*** MATERIAL FOR THE TASK Section Begins ***
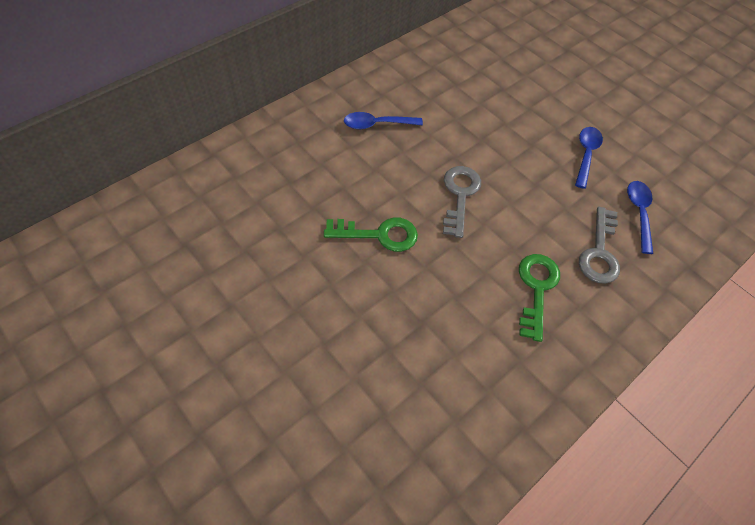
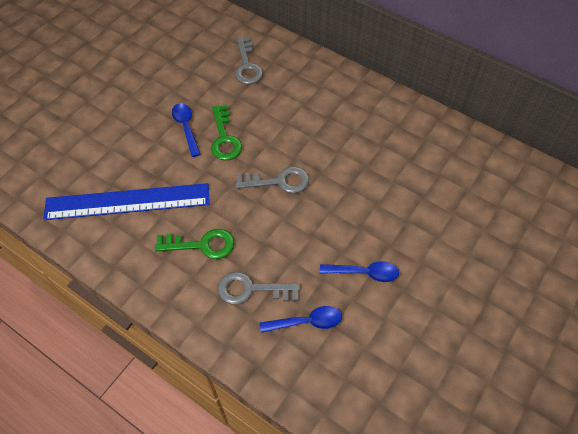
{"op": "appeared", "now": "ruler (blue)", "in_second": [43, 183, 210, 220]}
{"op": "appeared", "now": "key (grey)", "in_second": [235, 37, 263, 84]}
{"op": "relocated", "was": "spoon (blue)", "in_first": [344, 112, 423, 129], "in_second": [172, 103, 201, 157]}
*** MATERIAL FOR THE TASK Section Ends ***
*** MATERIAL FOR THE TASK Section Begins ***
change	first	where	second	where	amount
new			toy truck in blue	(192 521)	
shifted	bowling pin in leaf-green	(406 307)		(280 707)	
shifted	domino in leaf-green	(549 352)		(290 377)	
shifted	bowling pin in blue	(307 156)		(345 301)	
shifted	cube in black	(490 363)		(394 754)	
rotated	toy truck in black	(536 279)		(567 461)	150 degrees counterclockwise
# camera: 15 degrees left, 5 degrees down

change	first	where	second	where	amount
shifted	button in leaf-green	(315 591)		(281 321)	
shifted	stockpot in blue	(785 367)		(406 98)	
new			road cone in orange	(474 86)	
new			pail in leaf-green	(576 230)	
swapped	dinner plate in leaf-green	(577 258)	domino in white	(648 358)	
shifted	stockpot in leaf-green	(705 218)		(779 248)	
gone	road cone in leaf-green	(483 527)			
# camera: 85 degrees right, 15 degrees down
*** MATERIAL FOR THE TASK Section Ends ***
*** MATERIAL FOR THE TASK Section Begins ***
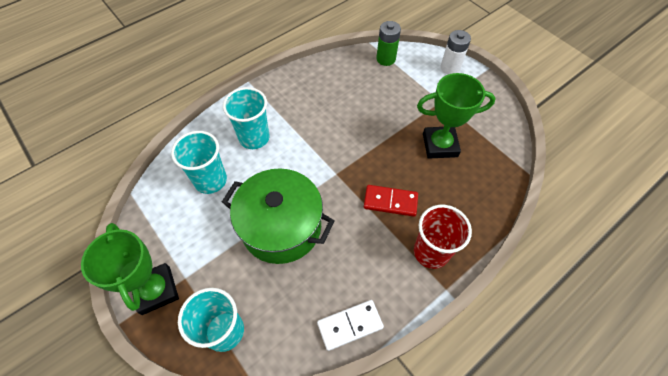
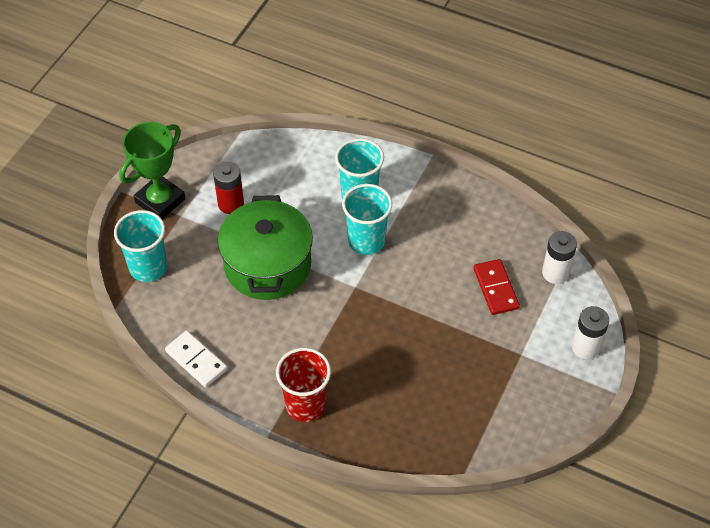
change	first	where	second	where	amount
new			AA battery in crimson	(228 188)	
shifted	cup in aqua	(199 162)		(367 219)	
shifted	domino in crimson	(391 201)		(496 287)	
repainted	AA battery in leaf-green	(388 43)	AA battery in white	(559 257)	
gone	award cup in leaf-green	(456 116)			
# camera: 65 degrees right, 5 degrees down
*** MATERIAL FOR THE TASK Section Ends ***
» TASK TO COMPLETE: Provide the count of lines holding the word "black" in these entries, and no other words.

» TASK ANSWER: 2